DIRECTIONS: Gather every line in the entries below that contains the string "each". Match case exactly.
# # #
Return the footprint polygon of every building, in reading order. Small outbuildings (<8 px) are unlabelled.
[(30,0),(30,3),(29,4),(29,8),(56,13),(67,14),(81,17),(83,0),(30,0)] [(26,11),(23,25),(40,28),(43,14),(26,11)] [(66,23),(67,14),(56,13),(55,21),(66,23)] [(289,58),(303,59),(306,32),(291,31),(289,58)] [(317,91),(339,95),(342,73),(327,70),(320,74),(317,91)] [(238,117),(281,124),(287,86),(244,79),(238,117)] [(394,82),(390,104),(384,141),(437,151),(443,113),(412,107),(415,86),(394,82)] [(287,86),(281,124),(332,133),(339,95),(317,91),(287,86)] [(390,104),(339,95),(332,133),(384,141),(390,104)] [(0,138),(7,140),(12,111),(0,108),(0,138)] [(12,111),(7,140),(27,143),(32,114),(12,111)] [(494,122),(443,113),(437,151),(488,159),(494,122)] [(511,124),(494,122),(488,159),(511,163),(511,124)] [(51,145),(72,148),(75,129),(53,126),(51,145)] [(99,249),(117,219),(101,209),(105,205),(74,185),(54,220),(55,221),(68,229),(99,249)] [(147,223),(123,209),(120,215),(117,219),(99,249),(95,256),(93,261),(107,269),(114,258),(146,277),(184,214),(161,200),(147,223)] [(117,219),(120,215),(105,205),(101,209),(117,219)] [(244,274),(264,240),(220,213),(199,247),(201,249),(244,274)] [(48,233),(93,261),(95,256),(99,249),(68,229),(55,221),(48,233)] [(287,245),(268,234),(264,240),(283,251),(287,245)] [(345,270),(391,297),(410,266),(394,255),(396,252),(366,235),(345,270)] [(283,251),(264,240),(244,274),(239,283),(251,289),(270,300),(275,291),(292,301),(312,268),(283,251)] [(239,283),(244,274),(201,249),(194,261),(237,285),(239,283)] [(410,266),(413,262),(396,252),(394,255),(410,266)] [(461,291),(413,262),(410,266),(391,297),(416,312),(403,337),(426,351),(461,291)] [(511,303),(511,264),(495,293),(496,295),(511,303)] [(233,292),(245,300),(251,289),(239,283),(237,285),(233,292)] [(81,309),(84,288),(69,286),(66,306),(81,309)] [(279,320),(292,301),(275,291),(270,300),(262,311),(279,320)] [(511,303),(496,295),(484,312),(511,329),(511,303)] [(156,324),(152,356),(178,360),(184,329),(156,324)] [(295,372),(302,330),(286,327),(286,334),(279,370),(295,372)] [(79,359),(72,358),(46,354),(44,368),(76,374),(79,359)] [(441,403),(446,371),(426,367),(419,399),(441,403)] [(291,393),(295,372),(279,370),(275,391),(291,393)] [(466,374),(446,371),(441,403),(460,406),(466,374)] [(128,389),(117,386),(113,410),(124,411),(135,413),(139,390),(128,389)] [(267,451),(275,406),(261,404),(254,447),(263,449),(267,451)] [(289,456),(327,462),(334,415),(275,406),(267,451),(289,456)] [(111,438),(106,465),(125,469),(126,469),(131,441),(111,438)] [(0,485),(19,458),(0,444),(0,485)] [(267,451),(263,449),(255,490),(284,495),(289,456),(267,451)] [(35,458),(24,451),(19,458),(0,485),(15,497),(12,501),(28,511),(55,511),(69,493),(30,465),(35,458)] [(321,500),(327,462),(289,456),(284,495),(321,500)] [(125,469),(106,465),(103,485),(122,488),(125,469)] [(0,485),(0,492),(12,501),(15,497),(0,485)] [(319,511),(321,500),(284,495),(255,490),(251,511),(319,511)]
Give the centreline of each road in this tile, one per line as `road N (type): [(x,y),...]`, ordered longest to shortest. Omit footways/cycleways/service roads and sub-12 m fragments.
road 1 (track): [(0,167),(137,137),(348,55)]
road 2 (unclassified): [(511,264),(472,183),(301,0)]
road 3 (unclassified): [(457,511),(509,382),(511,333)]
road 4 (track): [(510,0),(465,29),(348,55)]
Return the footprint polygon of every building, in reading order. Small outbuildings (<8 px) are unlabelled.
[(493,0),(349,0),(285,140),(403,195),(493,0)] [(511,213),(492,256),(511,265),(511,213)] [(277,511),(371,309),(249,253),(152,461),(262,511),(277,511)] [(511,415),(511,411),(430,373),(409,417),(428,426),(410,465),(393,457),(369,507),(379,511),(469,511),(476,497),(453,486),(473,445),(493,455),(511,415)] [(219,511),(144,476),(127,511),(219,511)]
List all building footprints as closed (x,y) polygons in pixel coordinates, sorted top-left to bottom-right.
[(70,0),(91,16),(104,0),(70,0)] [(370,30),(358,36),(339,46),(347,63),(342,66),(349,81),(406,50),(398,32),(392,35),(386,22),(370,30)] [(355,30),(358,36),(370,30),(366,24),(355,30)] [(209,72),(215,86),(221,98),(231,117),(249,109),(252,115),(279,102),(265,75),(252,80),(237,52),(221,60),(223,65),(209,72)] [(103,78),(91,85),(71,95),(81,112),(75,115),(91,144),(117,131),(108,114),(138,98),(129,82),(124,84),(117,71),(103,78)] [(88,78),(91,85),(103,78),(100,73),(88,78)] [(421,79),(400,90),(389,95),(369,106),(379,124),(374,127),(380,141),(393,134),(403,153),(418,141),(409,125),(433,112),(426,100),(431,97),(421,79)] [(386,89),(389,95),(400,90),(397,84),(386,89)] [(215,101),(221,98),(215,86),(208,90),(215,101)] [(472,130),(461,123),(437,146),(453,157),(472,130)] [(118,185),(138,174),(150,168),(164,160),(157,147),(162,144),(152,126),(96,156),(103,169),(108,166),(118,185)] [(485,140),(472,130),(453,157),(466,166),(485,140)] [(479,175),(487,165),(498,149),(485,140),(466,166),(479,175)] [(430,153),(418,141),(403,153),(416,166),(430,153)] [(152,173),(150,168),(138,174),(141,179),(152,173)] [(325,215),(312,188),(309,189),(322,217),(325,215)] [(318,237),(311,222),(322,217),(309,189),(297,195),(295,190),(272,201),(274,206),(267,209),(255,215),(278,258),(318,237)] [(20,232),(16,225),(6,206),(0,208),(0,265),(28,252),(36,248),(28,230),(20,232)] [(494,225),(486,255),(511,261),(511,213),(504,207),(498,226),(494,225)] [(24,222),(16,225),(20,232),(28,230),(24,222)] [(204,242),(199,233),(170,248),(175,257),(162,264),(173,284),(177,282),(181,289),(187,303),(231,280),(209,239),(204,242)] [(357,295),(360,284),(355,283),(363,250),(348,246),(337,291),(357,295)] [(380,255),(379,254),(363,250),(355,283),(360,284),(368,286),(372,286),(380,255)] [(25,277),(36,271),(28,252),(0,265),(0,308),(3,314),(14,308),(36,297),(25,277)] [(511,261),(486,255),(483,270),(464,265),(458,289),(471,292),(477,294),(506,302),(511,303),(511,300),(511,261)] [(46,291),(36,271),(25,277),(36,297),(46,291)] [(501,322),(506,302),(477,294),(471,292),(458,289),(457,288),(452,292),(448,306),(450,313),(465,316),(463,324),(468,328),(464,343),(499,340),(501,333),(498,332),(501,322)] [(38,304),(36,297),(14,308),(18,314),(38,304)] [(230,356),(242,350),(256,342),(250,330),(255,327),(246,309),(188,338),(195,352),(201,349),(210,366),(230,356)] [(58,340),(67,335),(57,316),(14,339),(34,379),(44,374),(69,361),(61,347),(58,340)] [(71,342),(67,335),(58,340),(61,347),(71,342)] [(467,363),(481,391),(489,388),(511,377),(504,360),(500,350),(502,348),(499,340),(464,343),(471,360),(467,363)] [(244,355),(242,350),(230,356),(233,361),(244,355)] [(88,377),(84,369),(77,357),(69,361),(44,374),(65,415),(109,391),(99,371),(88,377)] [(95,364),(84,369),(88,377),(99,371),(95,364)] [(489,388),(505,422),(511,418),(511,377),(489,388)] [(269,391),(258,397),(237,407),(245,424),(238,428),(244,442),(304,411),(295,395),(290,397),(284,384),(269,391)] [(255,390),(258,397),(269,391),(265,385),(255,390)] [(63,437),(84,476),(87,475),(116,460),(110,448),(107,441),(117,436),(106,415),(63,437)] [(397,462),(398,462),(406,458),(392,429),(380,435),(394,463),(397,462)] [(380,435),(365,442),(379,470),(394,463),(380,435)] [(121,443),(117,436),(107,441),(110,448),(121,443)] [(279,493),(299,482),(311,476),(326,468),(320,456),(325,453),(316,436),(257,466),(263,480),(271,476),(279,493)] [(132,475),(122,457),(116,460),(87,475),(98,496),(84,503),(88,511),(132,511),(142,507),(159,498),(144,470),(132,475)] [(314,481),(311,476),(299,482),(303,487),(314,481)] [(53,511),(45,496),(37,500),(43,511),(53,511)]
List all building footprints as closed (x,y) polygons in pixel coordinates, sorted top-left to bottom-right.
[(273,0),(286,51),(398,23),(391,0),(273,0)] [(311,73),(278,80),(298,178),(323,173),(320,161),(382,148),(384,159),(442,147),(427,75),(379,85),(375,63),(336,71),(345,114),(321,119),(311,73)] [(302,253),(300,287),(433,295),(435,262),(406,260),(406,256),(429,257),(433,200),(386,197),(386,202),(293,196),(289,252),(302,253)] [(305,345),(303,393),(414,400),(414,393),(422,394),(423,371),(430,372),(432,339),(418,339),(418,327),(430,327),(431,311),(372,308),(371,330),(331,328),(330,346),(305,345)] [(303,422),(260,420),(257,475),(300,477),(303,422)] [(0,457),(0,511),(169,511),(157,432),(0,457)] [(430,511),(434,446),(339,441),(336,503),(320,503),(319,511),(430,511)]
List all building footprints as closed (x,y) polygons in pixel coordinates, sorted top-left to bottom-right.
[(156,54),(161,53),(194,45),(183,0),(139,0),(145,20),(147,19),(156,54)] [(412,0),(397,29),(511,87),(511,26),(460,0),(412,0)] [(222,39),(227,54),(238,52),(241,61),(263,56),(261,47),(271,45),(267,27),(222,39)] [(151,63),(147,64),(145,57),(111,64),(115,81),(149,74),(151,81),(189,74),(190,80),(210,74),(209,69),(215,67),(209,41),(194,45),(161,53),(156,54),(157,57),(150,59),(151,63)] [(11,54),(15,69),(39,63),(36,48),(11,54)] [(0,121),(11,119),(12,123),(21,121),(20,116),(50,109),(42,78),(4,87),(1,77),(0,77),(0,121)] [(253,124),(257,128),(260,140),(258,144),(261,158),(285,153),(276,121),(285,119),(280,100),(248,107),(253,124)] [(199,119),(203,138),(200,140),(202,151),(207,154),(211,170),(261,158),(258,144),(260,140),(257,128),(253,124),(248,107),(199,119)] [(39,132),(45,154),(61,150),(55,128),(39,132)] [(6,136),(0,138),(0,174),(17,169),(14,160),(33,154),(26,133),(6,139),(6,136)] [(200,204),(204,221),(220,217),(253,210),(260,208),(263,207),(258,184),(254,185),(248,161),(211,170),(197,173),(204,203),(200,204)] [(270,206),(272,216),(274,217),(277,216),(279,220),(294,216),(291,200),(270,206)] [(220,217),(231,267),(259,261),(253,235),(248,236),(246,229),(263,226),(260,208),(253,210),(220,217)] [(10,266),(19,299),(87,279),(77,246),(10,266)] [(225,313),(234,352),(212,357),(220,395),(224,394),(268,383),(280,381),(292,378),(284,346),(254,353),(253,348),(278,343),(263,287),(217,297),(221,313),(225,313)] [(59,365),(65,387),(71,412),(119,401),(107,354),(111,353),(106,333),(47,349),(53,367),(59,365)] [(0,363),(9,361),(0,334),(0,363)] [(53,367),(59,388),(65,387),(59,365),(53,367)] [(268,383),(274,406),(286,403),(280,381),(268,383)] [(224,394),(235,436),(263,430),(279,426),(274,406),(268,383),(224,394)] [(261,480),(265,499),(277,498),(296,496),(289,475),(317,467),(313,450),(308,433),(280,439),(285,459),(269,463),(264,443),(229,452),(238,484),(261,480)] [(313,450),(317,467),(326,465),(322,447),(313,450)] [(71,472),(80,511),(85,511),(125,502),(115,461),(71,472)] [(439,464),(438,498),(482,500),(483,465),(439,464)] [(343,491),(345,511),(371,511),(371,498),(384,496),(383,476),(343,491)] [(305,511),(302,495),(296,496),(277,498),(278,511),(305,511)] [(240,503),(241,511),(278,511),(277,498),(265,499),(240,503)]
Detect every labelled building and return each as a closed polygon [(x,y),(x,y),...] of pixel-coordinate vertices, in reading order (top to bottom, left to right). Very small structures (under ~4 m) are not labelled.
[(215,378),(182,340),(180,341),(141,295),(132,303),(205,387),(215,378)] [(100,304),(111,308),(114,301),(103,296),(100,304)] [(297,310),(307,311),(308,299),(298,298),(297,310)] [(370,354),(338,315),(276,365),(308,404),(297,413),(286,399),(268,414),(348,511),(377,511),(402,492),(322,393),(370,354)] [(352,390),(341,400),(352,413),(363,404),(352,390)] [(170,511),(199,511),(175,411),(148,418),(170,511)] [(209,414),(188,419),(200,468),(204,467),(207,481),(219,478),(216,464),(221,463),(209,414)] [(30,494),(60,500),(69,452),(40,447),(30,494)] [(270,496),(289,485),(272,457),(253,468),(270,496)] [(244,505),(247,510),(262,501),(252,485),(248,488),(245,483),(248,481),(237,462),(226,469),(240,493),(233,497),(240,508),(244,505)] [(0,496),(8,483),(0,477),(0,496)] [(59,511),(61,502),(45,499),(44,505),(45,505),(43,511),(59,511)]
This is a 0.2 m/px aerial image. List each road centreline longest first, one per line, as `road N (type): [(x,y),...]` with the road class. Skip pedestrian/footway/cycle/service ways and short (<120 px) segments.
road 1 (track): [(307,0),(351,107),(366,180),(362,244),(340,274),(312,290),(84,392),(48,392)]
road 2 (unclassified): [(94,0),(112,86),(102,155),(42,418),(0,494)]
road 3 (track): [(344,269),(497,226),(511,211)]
# # #
RESULT OF THE EXERCISE:
Give the centreline of each road in this tile, one per line as `road N (type): [(x,y),...]`, ordered longest to shortest. Omit footways/cycleways/service roads and sub-12 m fragments.
Detect every labelled building and return each as a closed polygon [(x,y),(x,y),...] of pixel-coordinate vertices, in reading order (top to bottom, left to right). Very small structures (under ~4 m) are not labelled.
This is a 0.2 m/px aerial image. List each road centreline longest first, one per line, as `road N (type): [(x,y),...]` with the road class. Skip pedestrian/footway/cycle/service ways and short (<120 px) segments.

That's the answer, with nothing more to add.